■ EXERCISE OBJECTIVE: Quote all entries exactly, leaving pictures aside.

[SUPPLIED ENTRIES]

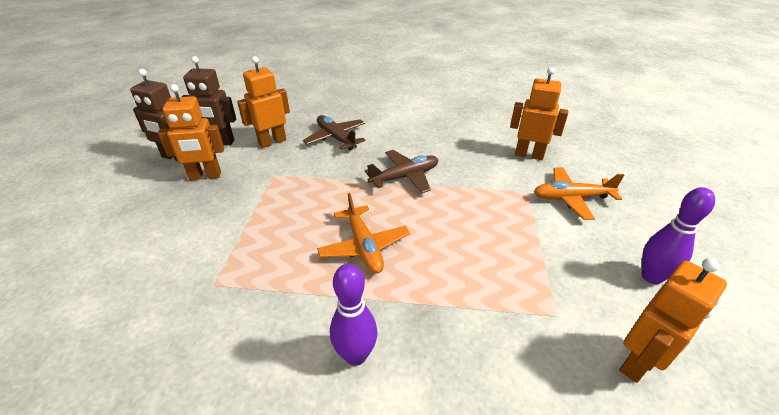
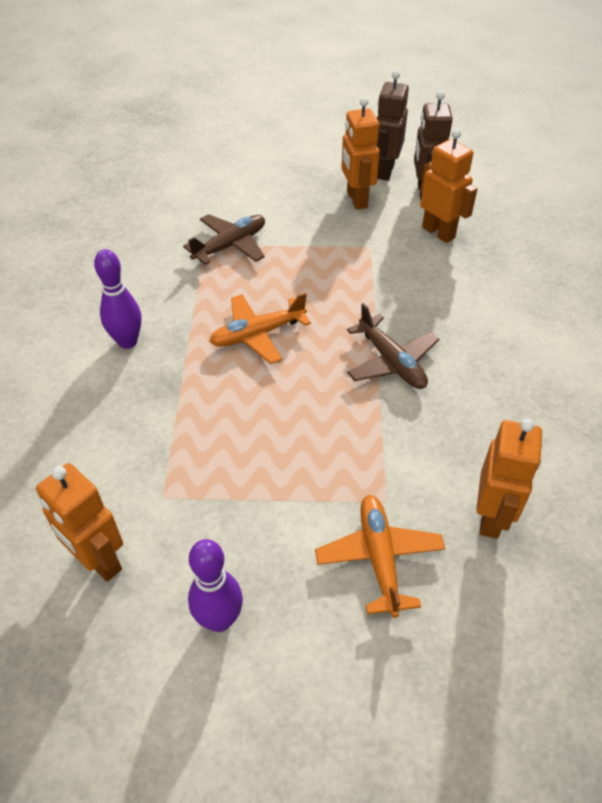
camera: 85 degrees right, 10 degrees up
(336, 138) = (466, 286): brown plane -> brown plane (230, 245)

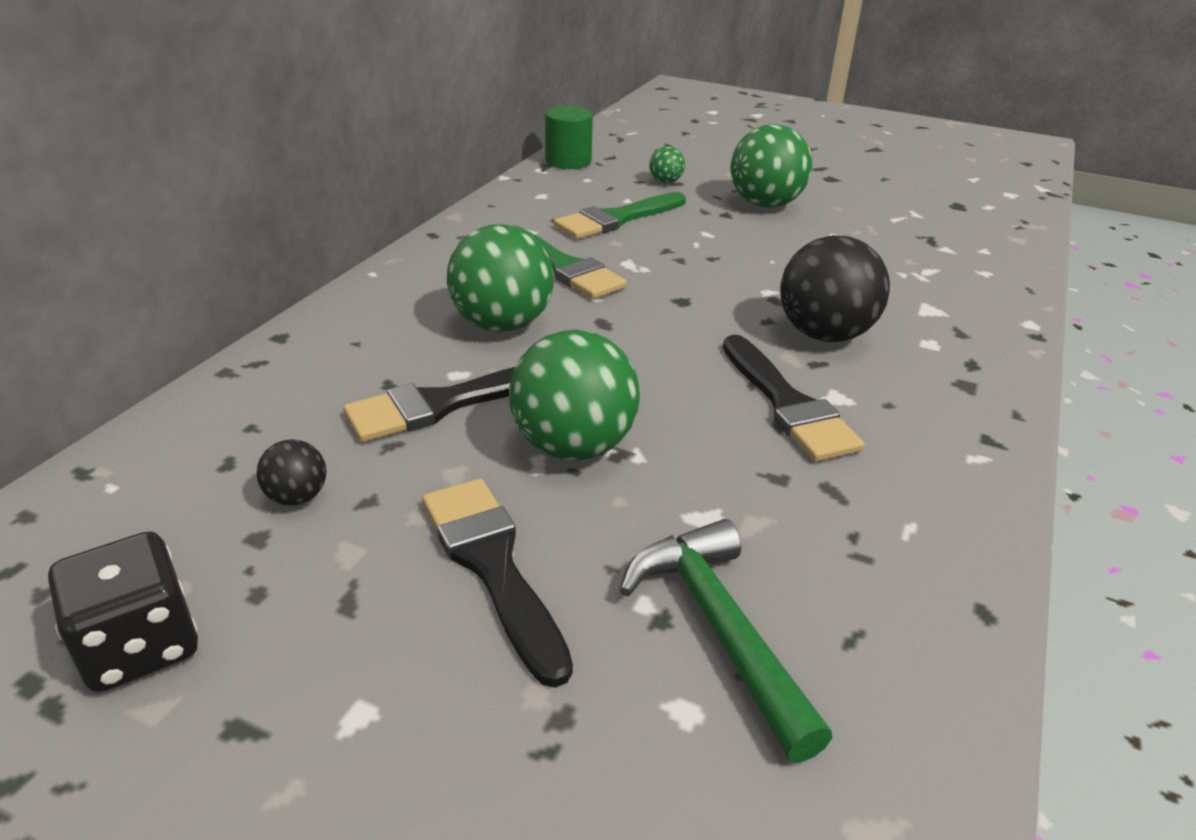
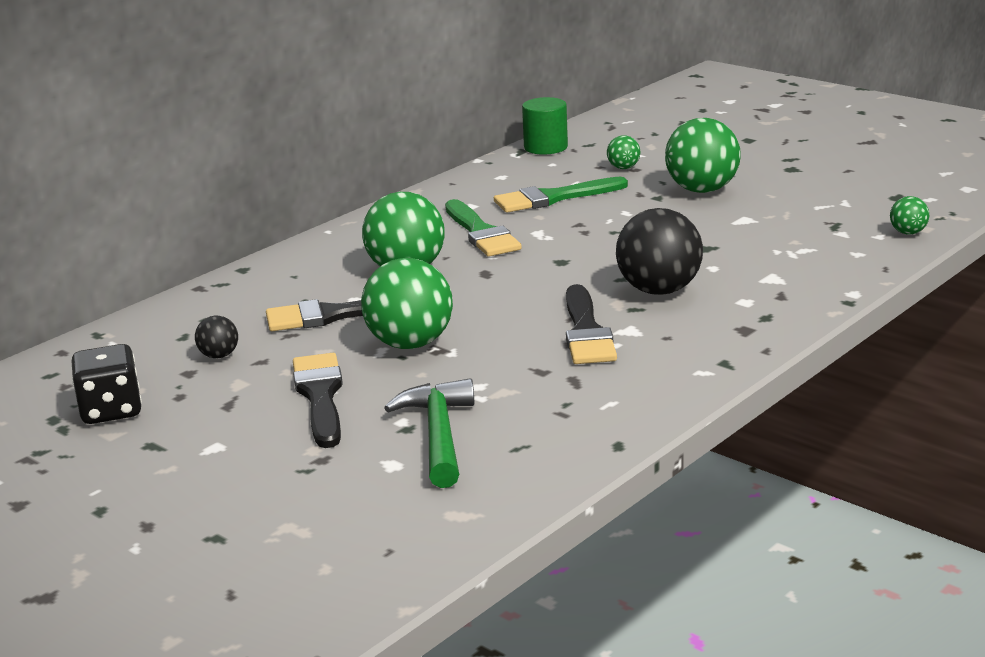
camera: 20 degrees right, 10 degrees down
(1008, 245) = (908, 233): none -> green ball

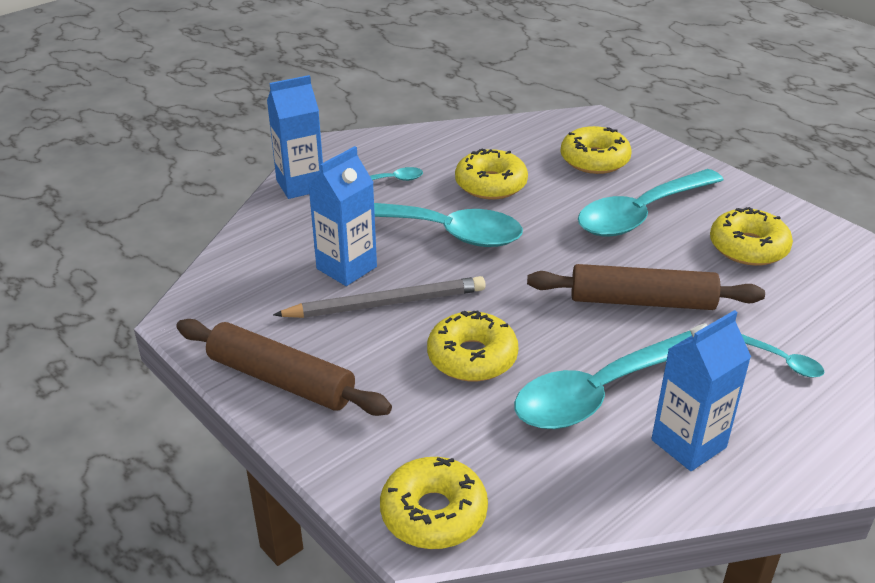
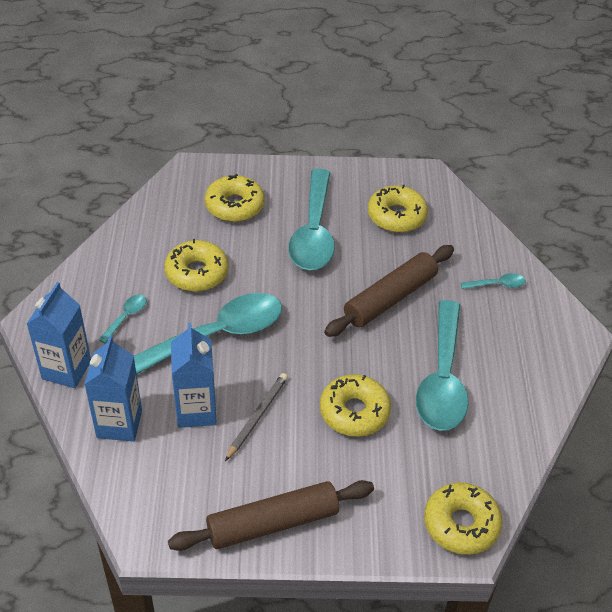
camera: 50 degrees left, 10 degrees up
(385, 303) = (257, 417): grey pencil -> grey pencil, size x0.66
(688, 444) = (515, 374): blue carton -> blue carton (119, 424)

[/SUPPLIED ENTRIES]

■ SOLUTION TO THE EXERCISE:
camera: 85 degrees right, 10 degrees up
(336, 138) = (466, 286): brown plane -> brown plane (230, 245)

camera: 20 degrees right, 10 degrees down
(1008, 245) = (908, 233): none -> green ball

camera: 50 degrees left, 10 degrees up
(385, 303) = (257, 417): grey pencil -> grey pencil, size x0.66
(688, 444) = (515, 374): blue carton -> blue carton (119, 424)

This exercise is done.